Available data Start Marker

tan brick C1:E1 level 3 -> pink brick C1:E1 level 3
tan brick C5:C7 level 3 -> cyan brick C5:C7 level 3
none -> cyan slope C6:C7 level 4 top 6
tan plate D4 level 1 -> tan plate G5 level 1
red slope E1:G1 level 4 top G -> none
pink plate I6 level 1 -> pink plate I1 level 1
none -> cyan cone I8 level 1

Available data End Marker

Check each line of the records above, and copy those that hold the word "pink".

tan brick C1:E1 level 3 -> pink brick C1:E1 level 3
pink plate I6 level 1 -> pink plate I1 level 1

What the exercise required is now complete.